* [WORK INSTRUCTION]
Check each line of the data for "grey" and select those that have it.

* [THE RECORDS]
:::
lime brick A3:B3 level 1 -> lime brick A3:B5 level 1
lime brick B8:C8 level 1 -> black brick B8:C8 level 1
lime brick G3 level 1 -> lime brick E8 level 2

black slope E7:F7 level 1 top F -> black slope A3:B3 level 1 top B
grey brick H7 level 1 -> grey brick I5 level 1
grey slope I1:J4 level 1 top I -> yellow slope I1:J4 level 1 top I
:::
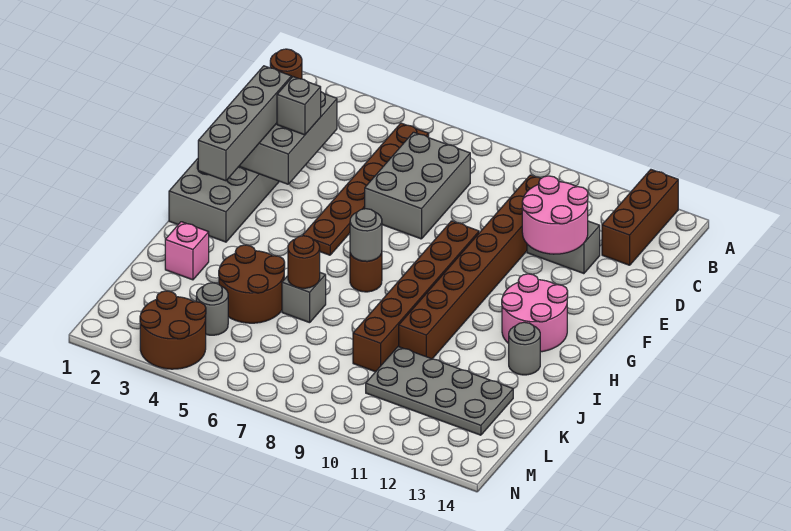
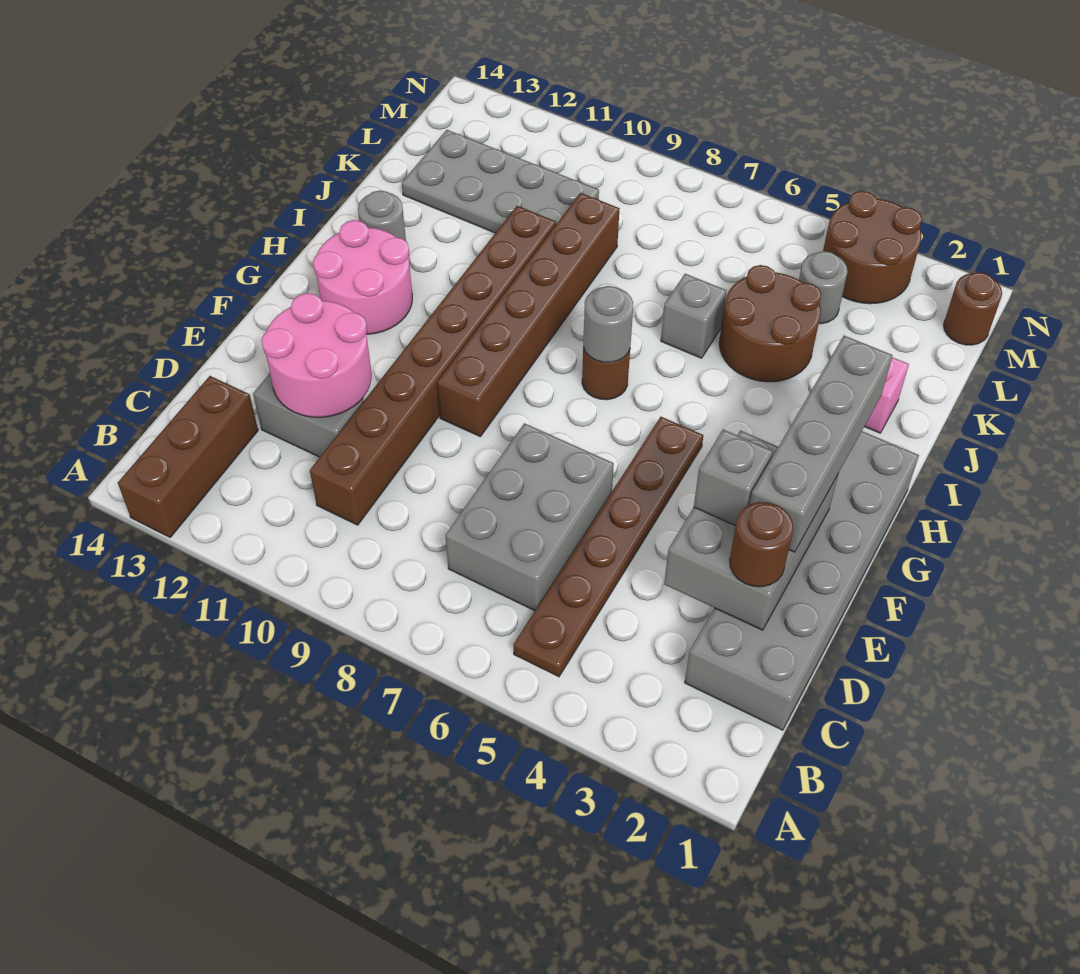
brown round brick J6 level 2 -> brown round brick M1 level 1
:::
* [RESPONSE]
grey brick H7 level 1 -> grey brick I5 level 1
grey slope I1:J4 level 1 top I -> yellow slope I1:J4 level 1 top I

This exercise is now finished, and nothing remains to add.